WHAT THE EXERCISE ASKS
Images in the data are to be skipped, while every line is restated exactly as written.

Object change listings

-*-

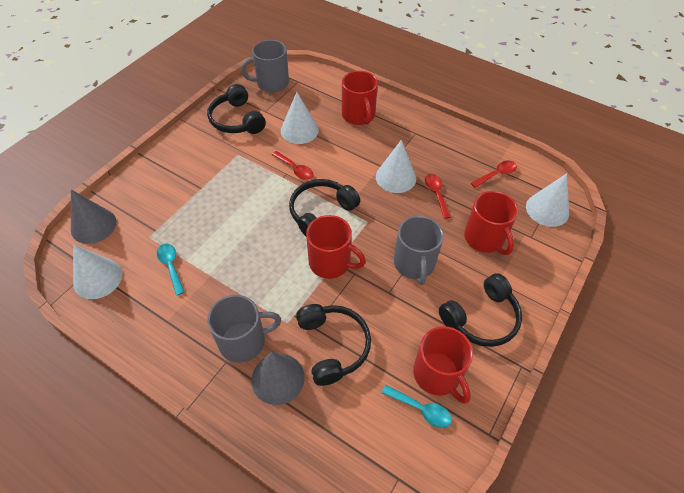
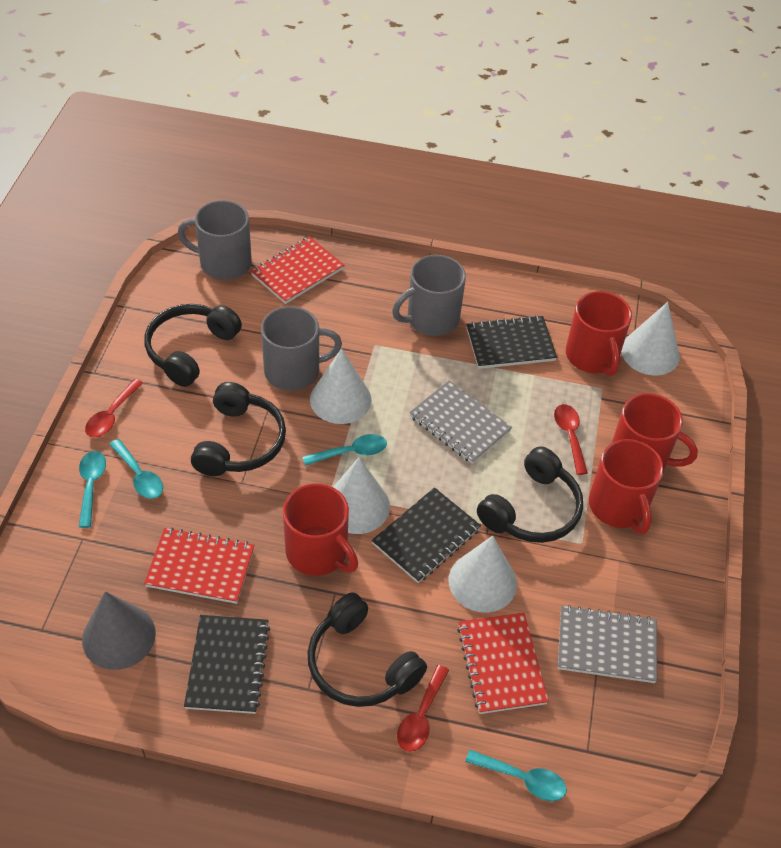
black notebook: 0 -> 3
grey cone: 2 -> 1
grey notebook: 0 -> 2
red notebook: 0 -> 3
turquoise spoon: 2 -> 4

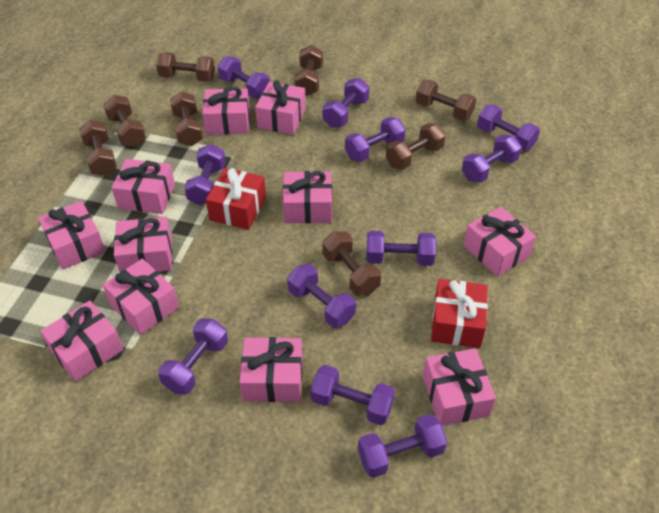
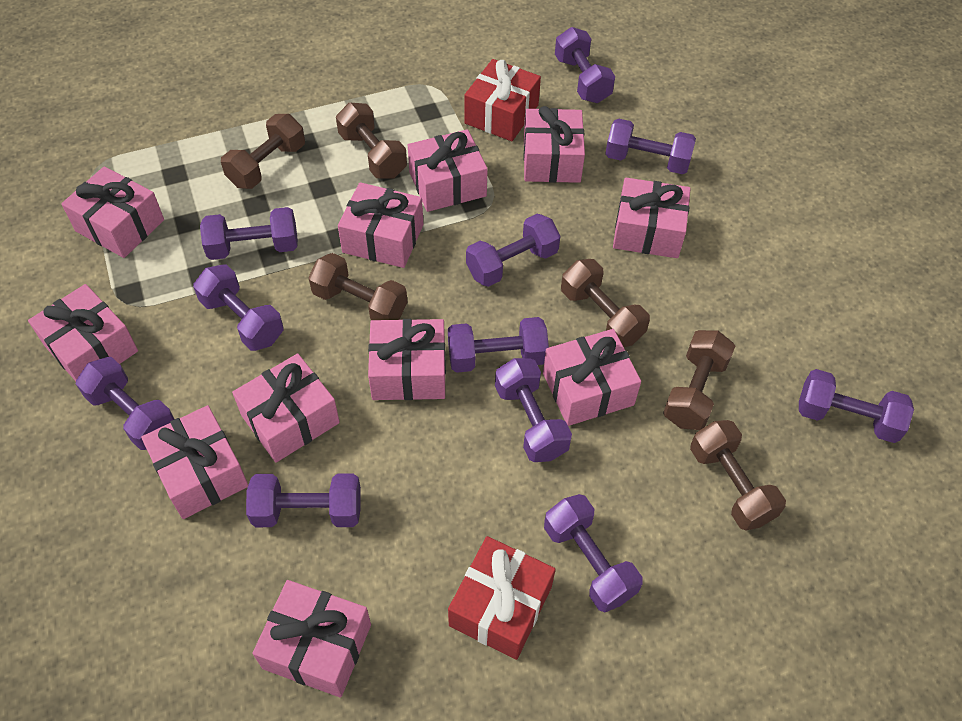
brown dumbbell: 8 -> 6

-*-

PROBLEM SOLUTION
black notebook: 0 -> 3
grey cone: 2 -> 1
grey notebook: 0 -> 2
red notebook: 0 -> 3
turquoise spoon: 2 -> 4

brown dumbbell: 8 -> 6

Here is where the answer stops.